Stored entries:
▬▬▬▬▬▬

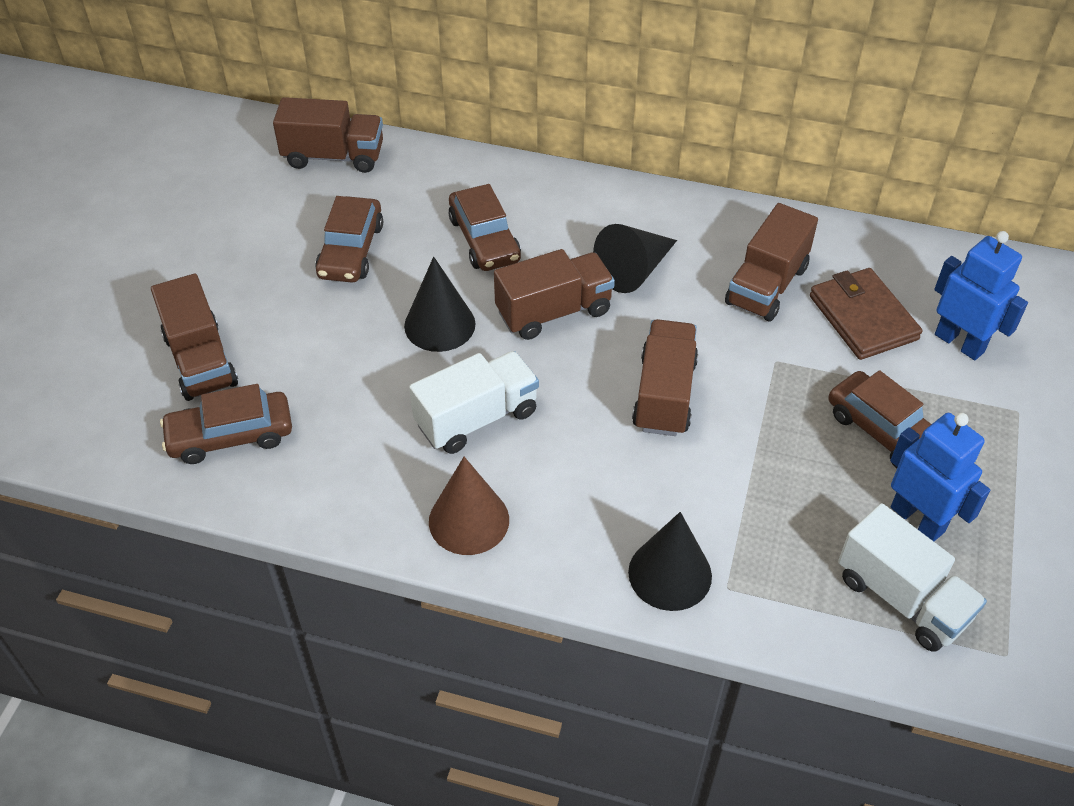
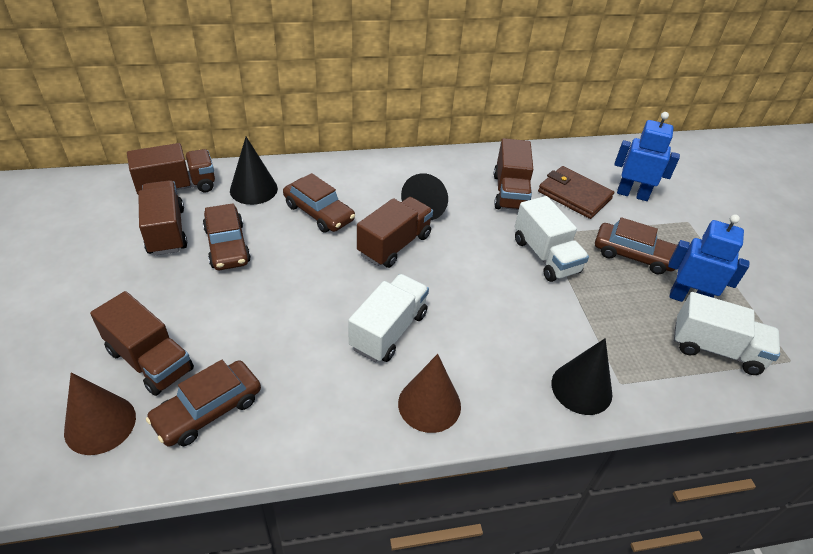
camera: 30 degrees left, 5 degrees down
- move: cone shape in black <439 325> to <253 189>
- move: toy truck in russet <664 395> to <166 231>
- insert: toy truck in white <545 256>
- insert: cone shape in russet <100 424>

▬▬▬▬▬▬

--- Assignment ---
After locating the line containing "- insert: toy truck in white <545 256>", write out that line and all remaining lines of the records exactly, with nothing added.

--- Output for this exercise ---
- insert: toy truck in white <545 256>
- insert: cone shape in russet <100 424>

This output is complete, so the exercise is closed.